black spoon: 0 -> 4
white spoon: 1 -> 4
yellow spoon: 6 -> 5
* * *
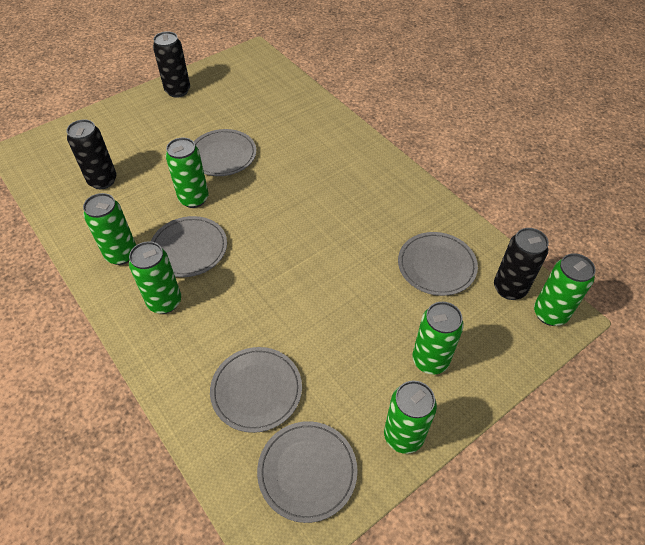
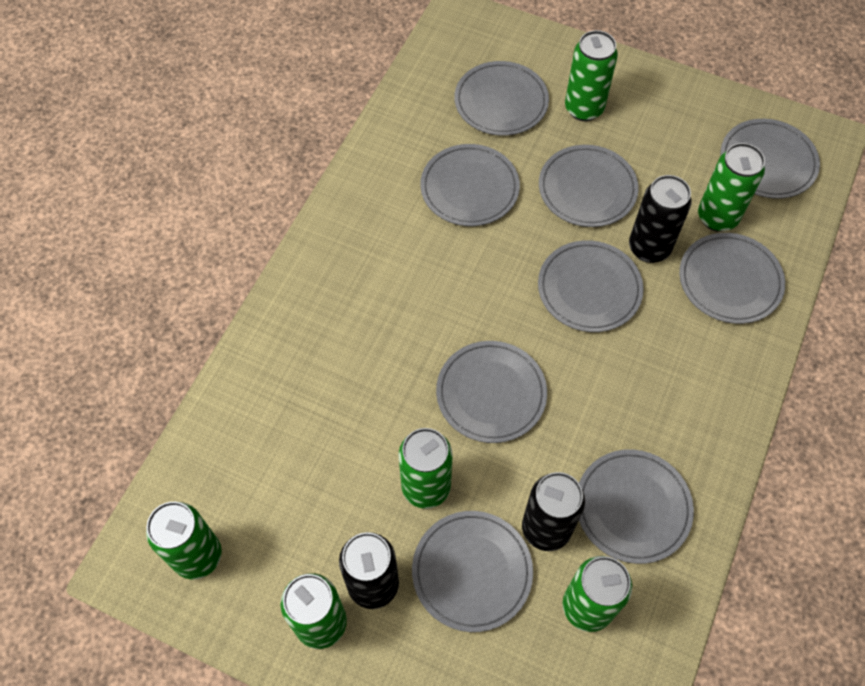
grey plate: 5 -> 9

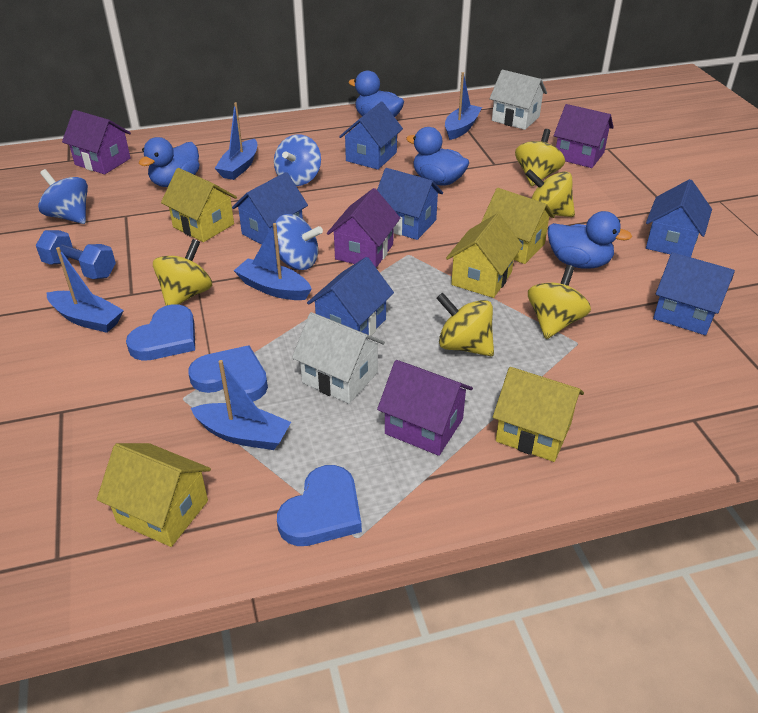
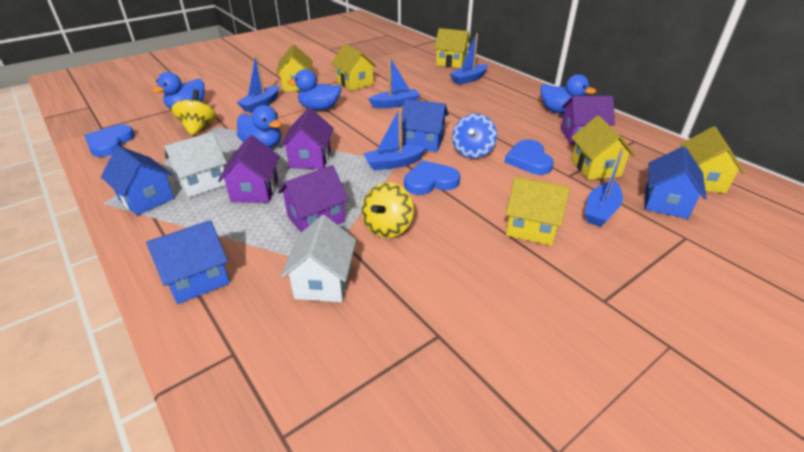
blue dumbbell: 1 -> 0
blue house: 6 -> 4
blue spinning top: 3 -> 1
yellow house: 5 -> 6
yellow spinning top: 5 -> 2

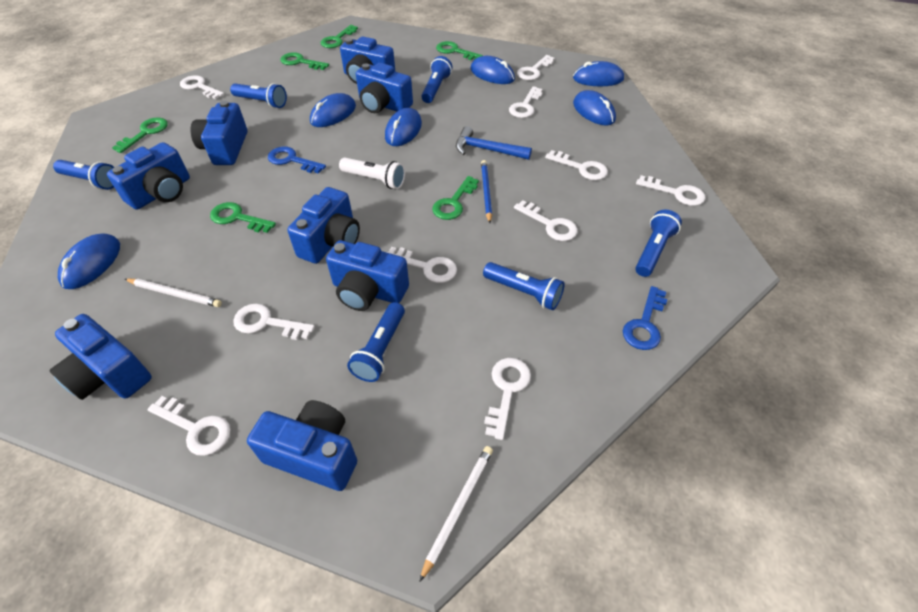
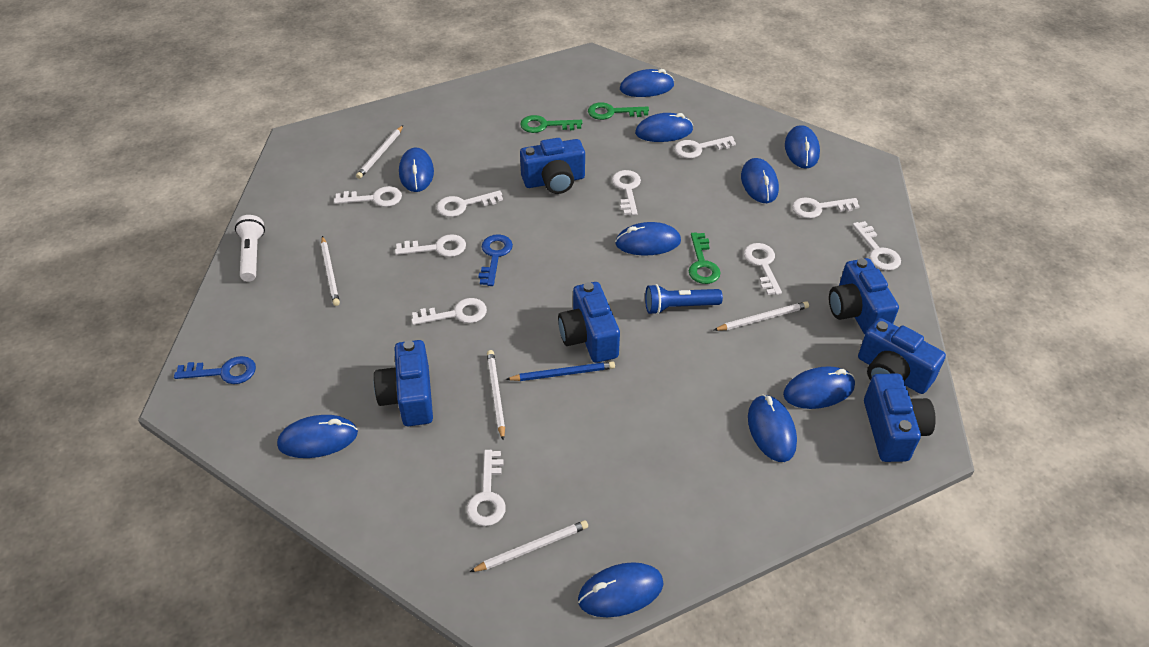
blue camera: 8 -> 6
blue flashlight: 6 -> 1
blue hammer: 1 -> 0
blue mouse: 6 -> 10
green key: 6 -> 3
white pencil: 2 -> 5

Exercise description:
Every line of the records containing the word "spoon" must appear in the answer.

Exercise solution:
black spoon: 0 -> 4
white spoon: 1 -> 4
yellow spoon: 6 -> 5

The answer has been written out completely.